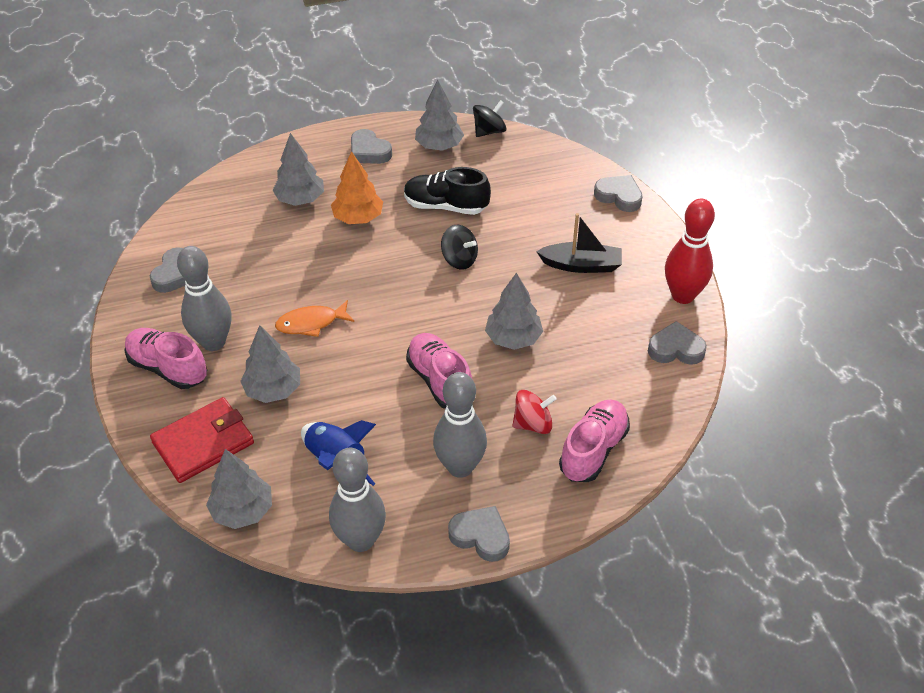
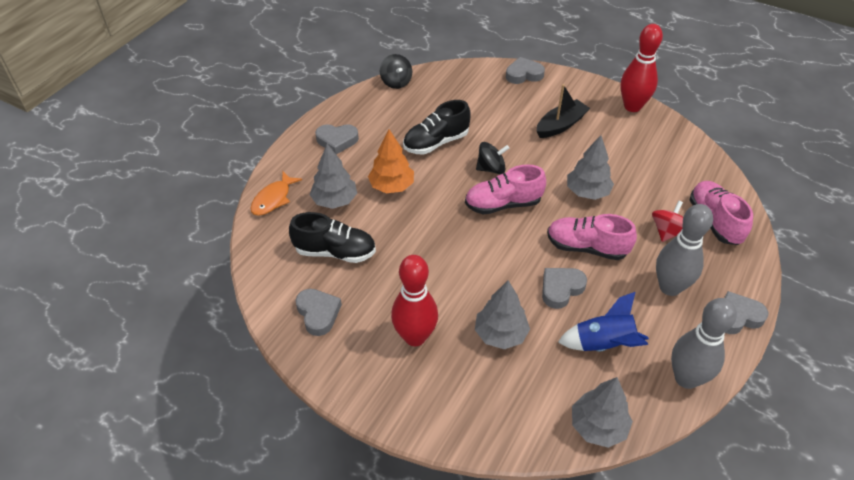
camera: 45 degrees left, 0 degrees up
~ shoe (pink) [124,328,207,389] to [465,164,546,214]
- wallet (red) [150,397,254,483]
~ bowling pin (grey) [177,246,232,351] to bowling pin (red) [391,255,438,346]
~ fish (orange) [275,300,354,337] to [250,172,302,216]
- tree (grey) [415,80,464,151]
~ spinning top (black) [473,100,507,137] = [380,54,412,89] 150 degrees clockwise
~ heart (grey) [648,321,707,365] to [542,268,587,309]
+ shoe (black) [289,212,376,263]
● ● ●
» Exercise instructions
Pictures are not part of the copy; retype all the other material exactly.

» Answer for the task
camera: 45 degrees left, 0 degrees up
~ shoe (pink) [124,328,207,389] to [465,164,546,214]
- wallet (red) [150,397,254,483]
~ bowling pin (grey) [177,246,232,351] to bowling pin (red) [391,255,438,346]
~ fish (orange) [275,300,354,337] to [250,172,302,216]
- tree (grey) [415,80,464,151]
~ spinning top (black) [473,100,507,137] = [380,54,412,89] 150 degrees clockwise
~ heart (grey) [648,321,707,365] to [542,268,587,309]
+ shoe (black) [289,212,376,263]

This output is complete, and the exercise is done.